WHAT THIS TASK INVOLVES: Quote all of the data that follows exactly as written, skipping the images.

DATA TO EXAMINE:
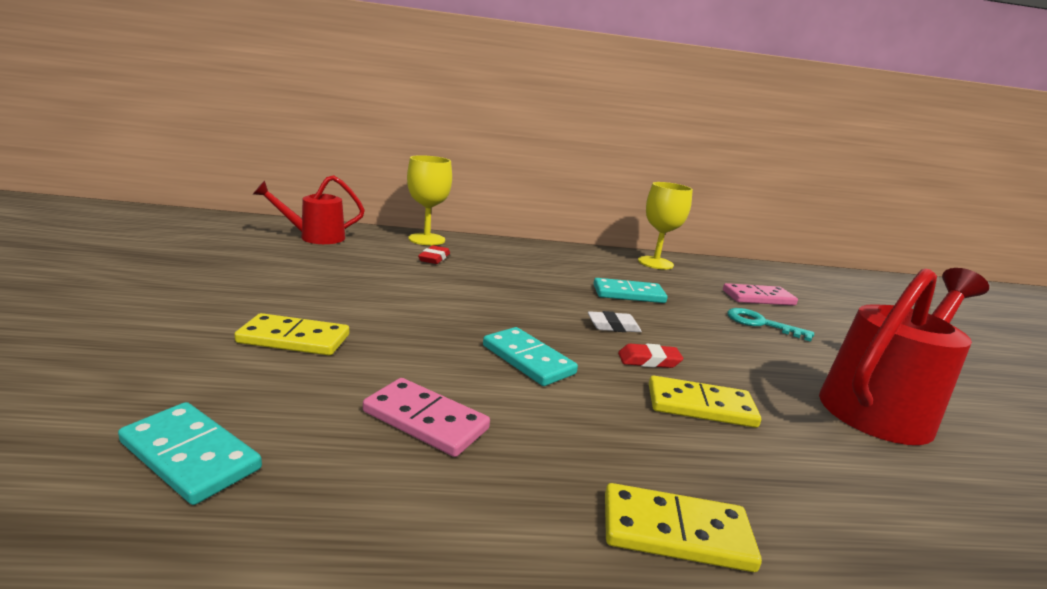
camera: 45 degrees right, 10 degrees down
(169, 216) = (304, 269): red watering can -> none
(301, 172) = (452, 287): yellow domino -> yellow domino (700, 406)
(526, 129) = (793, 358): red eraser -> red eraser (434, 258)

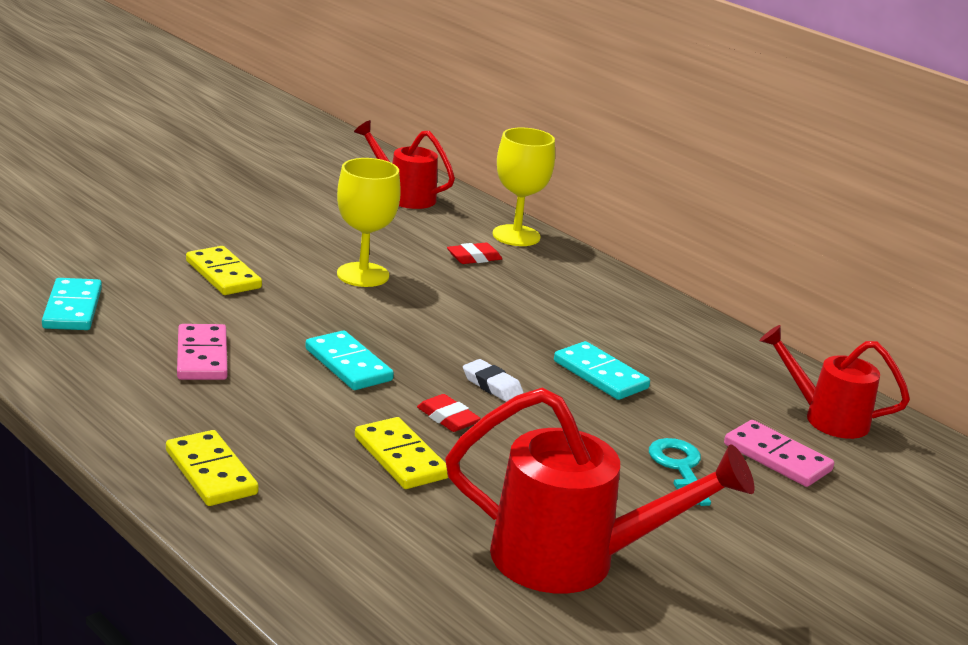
camera: 50 degrees right, 5 degrees up
(527, 359) = (348, 365): turquoise domino -> turquoise domino turned 45 degrees counterclockwise
(655, 263) = (754, 369): yellow goblet -> yellow goblet (363, 275)
(719, 272) = (826, 418): none -> red watering can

REPLY:
camera: 45 degrees right, 10 degrees down
(169, 216) = (304, 269): red watering can -> none
(301, 172) = (452, 287): yellow domino -> yellow domino (700, 406)
(526, 129) = (793, 358): red eraser -> red eraser (434, 258)

camera: 50 degrees right, 5 degrees up
(527, 359) = (348, 365): turquoise domino -> turquoise domino turned 45 degrees counterclockwise
(655, 263) = (754, 369): yellow goblet -> yellow goblet (363, 275)
(719, 272) = (826, 418): none -> red watering can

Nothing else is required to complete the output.